■ **Information provided**:
* * * * * * * * *
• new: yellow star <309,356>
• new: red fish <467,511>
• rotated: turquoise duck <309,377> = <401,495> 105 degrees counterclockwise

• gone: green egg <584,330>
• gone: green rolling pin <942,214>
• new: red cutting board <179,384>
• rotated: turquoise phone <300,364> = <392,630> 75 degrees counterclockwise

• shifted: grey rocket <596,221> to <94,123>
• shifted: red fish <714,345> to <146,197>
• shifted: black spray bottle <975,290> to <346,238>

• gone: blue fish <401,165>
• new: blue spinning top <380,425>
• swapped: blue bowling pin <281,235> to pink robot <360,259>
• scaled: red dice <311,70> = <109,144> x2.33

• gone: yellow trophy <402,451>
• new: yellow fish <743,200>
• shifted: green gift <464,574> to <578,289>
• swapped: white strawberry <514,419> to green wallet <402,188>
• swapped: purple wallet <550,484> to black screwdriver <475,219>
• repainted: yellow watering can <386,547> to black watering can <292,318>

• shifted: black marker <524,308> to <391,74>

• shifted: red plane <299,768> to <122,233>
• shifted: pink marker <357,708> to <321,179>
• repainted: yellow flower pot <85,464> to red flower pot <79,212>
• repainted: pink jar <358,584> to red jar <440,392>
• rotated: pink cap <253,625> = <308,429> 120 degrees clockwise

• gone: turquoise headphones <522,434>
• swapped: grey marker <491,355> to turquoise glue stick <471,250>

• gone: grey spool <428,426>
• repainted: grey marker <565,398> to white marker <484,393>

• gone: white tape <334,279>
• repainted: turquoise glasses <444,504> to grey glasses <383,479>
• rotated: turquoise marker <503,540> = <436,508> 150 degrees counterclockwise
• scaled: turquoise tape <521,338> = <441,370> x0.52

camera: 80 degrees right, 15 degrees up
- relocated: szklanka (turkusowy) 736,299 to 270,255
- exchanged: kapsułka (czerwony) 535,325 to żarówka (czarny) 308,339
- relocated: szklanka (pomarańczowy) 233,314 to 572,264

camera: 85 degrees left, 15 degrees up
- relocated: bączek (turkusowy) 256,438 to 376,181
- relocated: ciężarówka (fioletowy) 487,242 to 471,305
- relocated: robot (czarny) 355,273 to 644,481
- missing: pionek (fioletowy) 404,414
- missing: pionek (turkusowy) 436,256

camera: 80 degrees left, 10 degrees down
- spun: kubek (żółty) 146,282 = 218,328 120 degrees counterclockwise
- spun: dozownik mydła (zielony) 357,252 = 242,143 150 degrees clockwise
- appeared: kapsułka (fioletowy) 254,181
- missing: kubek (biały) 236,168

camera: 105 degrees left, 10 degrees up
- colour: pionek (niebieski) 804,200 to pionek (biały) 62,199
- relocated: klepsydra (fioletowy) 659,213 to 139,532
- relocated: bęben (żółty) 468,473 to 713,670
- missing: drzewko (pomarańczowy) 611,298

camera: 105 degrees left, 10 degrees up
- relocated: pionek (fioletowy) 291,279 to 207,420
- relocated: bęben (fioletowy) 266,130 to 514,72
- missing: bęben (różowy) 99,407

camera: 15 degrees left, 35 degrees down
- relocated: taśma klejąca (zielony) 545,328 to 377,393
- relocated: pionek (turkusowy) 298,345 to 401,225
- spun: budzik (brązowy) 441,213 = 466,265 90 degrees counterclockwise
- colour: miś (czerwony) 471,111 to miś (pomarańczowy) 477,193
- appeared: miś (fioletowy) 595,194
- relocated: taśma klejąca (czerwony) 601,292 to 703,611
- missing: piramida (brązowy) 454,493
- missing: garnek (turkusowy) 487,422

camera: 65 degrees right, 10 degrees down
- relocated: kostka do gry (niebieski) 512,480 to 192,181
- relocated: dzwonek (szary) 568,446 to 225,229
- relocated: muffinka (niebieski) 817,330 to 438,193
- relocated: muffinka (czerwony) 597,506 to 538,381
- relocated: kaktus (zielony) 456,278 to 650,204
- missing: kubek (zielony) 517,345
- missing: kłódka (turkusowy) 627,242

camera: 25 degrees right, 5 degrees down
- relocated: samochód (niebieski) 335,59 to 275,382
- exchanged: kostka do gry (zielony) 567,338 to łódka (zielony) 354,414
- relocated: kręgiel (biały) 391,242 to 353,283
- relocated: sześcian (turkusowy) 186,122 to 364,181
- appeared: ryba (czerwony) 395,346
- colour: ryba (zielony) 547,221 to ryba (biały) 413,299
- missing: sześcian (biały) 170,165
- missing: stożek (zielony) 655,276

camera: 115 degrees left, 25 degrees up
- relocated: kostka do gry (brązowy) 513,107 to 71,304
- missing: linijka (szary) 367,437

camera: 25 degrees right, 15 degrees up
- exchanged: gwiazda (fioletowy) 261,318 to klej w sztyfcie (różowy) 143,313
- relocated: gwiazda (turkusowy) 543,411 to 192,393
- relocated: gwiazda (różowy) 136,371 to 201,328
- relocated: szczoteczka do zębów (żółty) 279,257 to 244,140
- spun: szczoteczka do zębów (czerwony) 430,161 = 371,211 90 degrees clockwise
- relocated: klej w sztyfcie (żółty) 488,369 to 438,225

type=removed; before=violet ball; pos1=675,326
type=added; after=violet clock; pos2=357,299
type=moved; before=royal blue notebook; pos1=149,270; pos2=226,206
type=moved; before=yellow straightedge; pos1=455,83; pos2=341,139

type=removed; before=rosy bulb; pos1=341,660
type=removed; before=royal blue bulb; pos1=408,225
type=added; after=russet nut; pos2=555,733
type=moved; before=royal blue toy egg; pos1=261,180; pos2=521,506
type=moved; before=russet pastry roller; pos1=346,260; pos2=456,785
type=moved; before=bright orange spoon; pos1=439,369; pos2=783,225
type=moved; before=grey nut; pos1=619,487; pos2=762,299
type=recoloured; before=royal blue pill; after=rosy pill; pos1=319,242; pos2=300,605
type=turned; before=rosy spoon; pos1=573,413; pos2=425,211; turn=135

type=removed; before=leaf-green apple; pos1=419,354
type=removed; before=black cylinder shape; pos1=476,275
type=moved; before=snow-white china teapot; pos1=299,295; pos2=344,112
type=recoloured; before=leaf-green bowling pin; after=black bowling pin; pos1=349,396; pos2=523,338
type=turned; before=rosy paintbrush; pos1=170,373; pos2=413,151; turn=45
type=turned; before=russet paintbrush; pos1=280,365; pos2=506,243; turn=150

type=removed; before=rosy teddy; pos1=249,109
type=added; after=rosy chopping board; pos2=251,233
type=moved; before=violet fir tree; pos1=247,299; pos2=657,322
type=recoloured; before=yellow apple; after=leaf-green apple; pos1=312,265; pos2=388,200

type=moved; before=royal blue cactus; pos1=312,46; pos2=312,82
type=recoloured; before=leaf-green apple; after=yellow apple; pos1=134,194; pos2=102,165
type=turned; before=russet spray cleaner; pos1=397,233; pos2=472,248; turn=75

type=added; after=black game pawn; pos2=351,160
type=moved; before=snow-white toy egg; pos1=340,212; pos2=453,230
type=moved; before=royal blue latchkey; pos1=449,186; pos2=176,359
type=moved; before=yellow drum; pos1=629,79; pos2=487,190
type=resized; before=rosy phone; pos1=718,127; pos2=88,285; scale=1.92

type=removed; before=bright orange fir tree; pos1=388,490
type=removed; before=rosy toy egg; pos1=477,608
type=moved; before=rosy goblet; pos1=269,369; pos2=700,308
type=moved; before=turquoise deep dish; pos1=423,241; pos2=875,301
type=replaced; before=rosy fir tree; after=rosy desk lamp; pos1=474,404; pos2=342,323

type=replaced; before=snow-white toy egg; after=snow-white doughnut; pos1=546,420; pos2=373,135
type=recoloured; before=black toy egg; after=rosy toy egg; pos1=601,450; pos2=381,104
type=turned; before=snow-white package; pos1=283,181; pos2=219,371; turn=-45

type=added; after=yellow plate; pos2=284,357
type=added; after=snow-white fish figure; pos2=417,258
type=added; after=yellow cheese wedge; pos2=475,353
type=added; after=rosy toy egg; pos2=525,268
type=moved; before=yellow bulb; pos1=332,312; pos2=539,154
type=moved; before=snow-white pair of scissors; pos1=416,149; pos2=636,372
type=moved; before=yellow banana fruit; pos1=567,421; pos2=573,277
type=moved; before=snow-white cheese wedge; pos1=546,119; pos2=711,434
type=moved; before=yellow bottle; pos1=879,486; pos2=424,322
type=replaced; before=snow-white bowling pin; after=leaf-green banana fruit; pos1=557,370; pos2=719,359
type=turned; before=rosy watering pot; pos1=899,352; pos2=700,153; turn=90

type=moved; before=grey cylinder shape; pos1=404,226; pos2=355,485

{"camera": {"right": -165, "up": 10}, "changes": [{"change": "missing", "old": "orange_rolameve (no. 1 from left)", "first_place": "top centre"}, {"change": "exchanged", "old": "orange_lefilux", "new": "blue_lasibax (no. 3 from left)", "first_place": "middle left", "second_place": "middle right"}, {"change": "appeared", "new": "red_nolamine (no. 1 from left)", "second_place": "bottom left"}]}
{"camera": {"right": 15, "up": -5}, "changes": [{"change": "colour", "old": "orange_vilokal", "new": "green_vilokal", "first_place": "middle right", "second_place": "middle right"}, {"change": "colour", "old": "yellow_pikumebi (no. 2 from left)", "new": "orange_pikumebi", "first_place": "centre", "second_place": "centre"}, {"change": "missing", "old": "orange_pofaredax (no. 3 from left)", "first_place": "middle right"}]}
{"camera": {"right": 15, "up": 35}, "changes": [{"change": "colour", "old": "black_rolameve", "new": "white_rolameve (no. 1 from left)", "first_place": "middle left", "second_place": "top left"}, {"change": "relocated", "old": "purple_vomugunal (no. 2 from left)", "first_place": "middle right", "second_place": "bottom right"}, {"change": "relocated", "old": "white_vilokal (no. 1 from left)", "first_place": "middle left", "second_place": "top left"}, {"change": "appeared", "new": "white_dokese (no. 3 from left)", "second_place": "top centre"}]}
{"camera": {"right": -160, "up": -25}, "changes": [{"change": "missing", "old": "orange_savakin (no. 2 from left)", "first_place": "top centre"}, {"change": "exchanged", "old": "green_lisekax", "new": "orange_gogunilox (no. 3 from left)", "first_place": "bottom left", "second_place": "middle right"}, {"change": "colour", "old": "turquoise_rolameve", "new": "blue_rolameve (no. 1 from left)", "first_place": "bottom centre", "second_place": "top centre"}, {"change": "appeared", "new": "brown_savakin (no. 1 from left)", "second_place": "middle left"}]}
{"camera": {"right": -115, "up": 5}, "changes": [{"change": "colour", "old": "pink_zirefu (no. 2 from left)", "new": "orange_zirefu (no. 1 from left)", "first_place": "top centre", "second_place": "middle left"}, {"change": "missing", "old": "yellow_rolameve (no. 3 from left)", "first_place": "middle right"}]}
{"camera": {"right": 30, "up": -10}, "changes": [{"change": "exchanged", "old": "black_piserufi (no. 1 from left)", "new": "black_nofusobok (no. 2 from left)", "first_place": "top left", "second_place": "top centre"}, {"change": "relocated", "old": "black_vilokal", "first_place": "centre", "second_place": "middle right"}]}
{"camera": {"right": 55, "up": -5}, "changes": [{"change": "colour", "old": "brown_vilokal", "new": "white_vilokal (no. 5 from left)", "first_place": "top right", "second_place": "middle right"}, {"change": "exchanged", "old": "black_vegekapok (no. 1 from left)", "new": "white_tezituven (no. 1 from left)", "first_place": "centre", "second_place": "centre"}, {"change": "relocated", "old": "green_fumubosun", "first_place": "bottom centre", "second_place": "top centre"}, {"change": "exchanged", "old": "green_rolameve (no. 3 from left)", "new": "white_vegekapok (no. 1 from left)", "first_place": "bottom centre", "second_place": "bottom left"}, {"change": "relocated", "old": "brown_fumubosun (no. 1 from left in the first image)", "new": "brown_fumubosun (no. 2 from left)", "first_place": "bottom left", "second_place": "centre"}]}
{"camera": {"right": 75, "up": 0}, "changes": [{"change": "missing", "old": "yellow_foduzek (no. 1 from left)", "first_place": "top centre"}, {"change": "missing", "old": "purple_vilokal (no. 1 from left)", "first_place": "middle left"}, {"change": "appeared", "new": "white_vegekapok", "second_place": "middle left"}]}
* * * * * * * * *
■ **Work item**: Each line from the start of the records through the line holding "black screwdriver <475,219>" must be returned exactly; nothing else belongs in the answer.

■ **Result for this exercise**:
• new: yellow star <309,356>
• new: red fish <467,511>
• rotated: turquoise duck <309,377> = <401,495> 105 degrees counterclockwise

• gone: green egg <584,330>
• gone: green rolling pin <942,214>
• new: red cutting board <179,384>
• rotated: turquoise phone <300,364> = <392,630> 75 degrees counterclockwise

• shifted: grey rocket <596,221> to <94,123>
• shifted: red fish <714,345> to <146,197>
• shifted: black spray bottle <975,290> to <346,238>

• gone: blue fish <401,165>
• new: blue spinning top <380,425>
• swapped: blue bowling pin <281,235> to pink robot <360,259>
• scaled: red dice <311,70> = <109,144> x2.33

• gone: yellow trophy <402,451>
• new: yellow fish <743,200>
• shifted: green gift <464,574> to <578,289>
• swapped: white strawberry <514,419> to green wallet <402,188>
• swapped: purple wallet <550,484> to black screwdriver <475,219>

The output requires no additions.